_What is expected_. Could you repeat exactly the lines from the one containing "yellow banana: 3 -> 5" through the last line of the records, with no pictures?

_Data listing_.
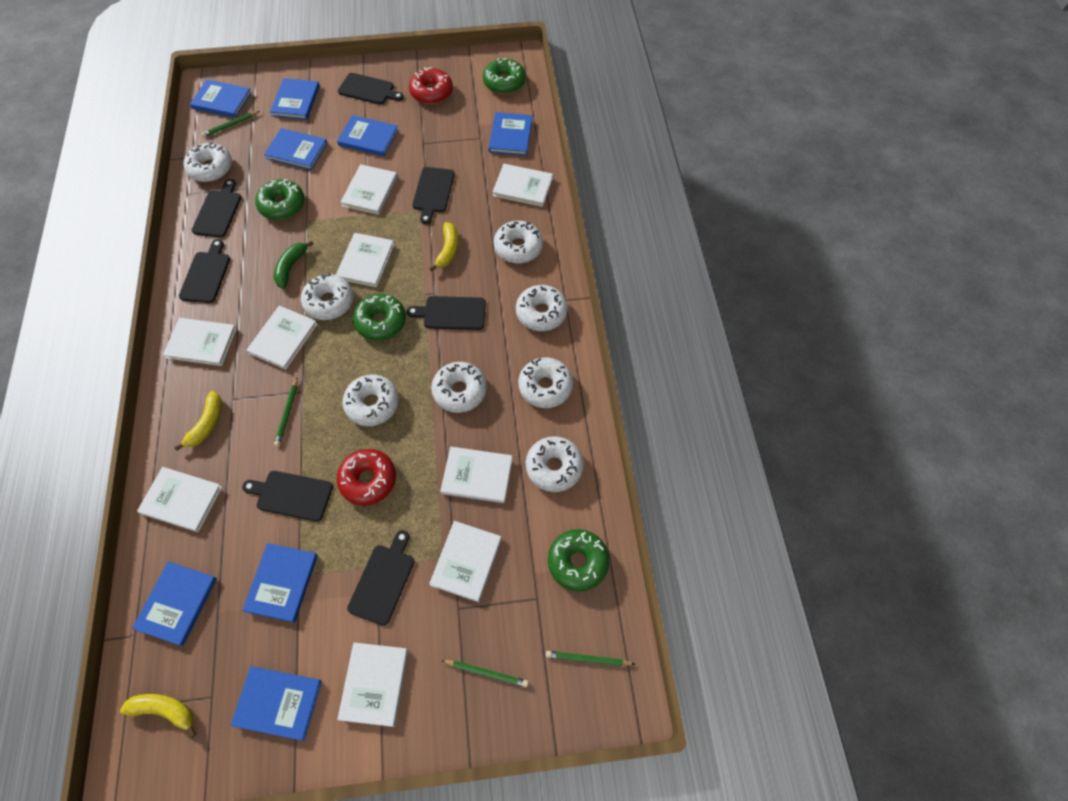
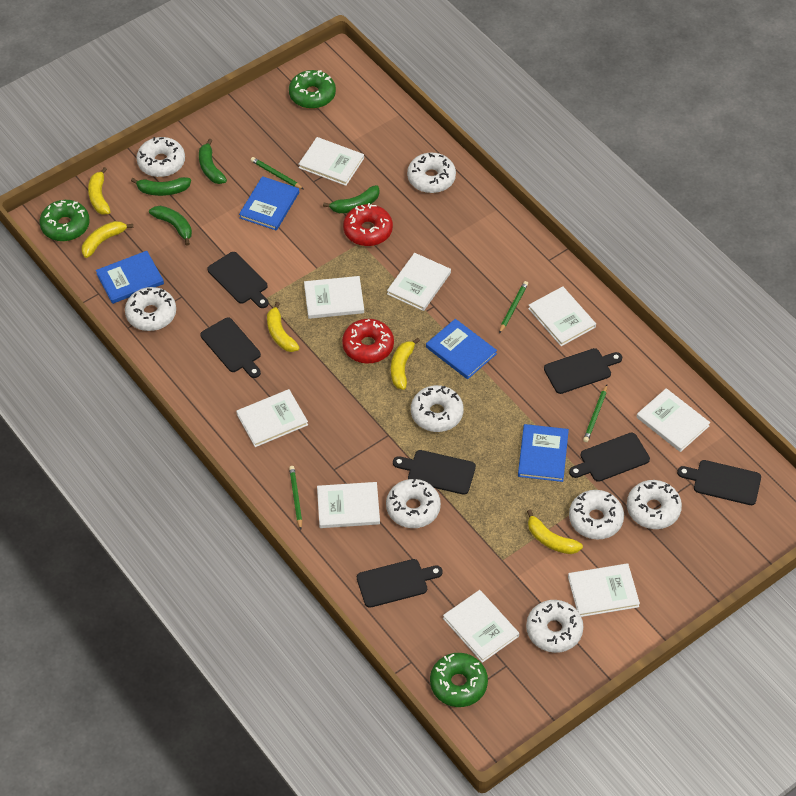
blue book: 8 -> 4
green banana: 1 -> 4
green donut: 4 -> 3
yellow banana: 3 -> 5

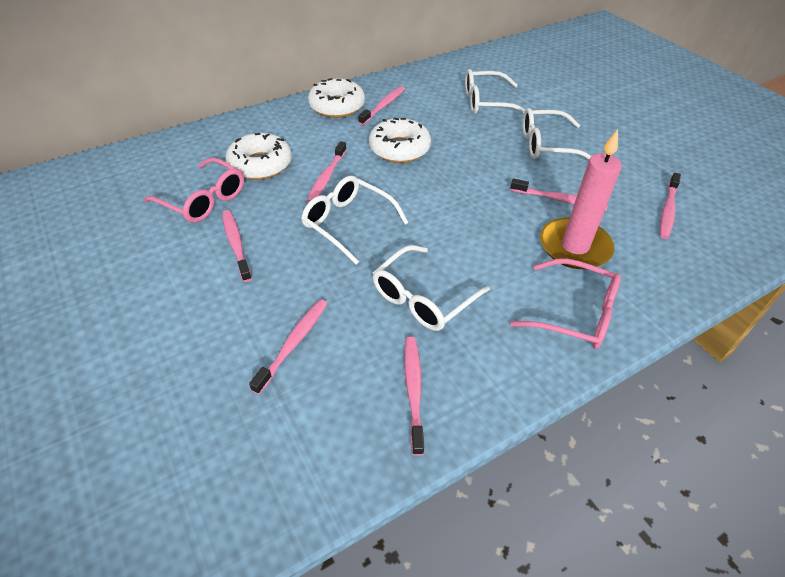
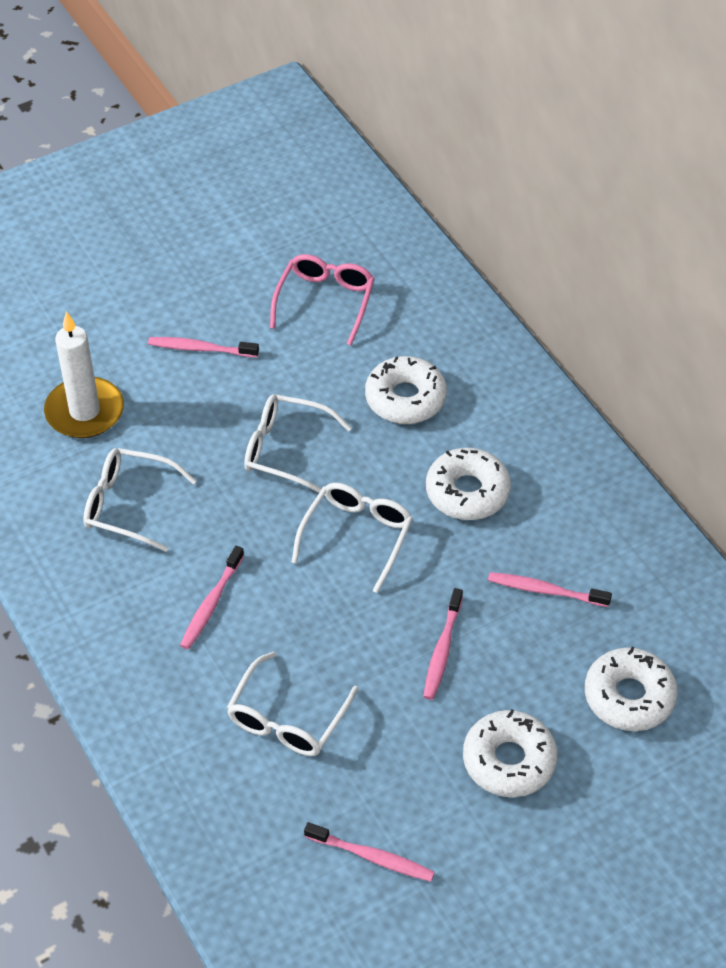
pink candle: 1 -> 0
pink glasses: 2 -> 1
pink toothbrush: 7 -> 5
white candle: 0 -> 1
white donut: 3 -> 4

_Result of the task_.
yellow banana: 3 -> 5

pink candle: 1 -> 0
pink glasses: 2 -> 1
pink toothbrush: 7 -> 5
white candle: 0 -> 1
white donut: 3 -> 4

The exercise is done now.